> _DATA IN THIS EXERCISE_
☆ ☆ ☆ ☆ ☆ ☆ ☆

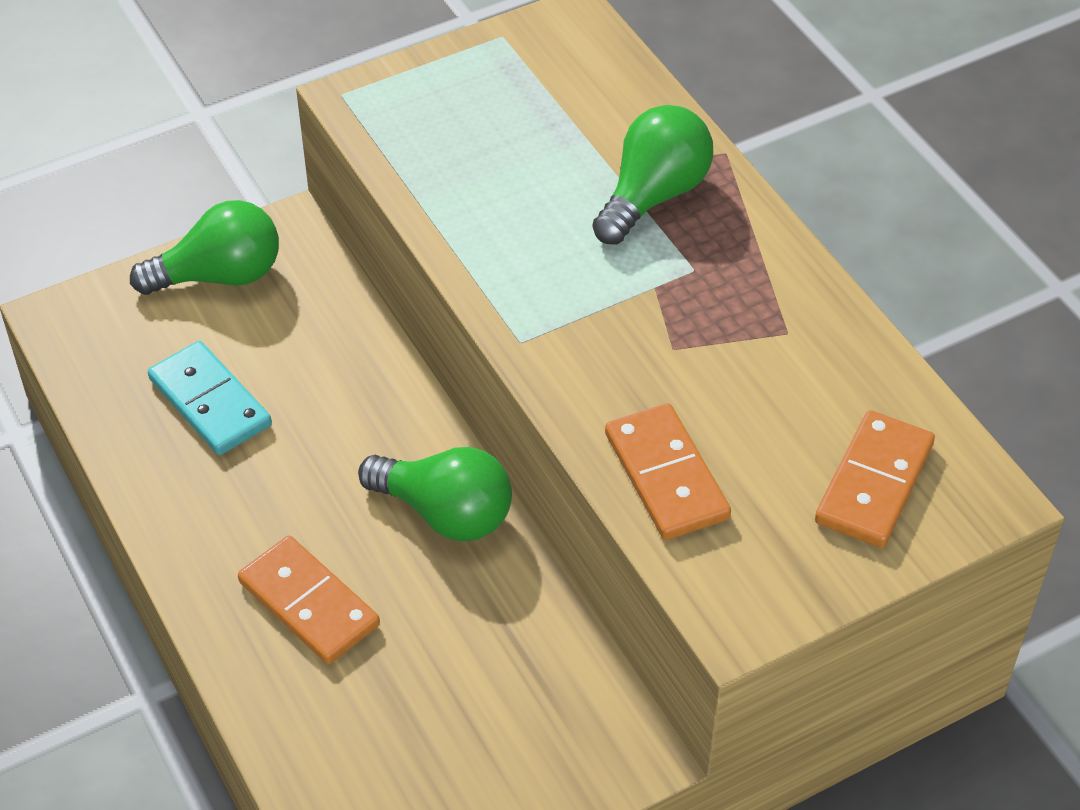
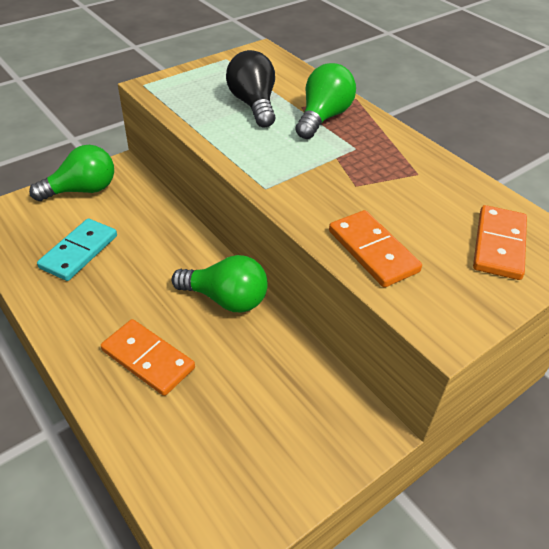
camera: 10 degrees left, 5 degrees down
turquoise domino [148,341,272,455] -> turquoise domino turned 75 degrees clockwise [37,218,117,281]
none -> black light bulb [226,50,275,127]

☆ ☆ ☆ ☆ ☆ ☆ ☆

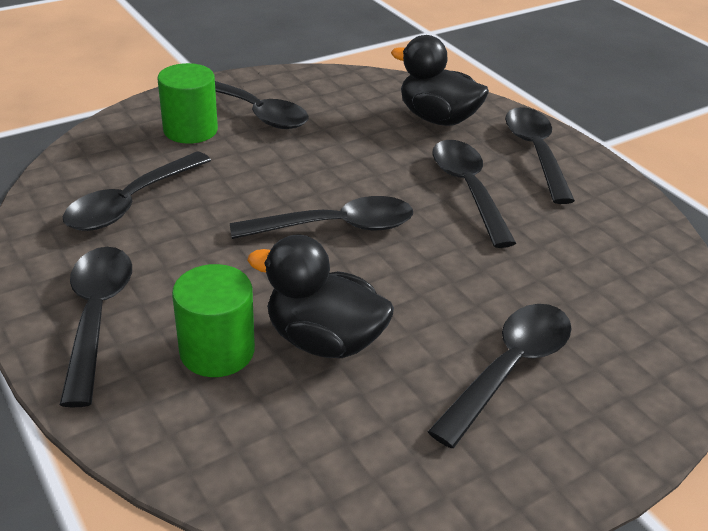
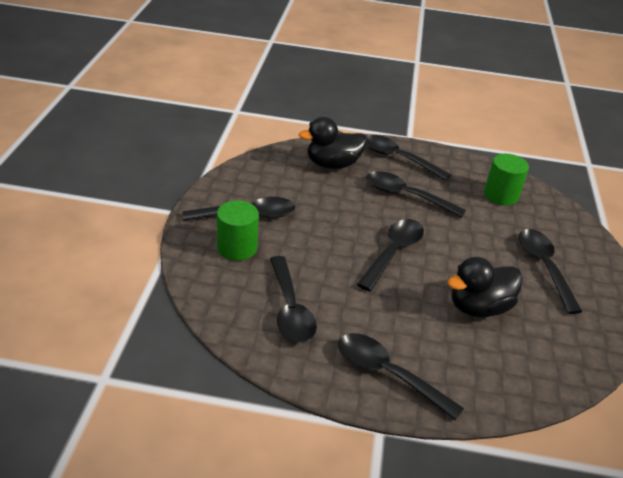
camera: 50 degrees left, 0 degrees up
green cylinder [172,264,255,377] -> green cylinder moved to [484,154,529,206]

☆ ☆ ☆ ☆ ☆ ☆ ☆

> _EXERCISE REQUIREMENTS_
Find every line above that contains the word "left", and return each one.

> _TASK RESPONSE_
camera: 10 degrees left, 5 degrees down
camera: 50 degrees left, 0 degrees up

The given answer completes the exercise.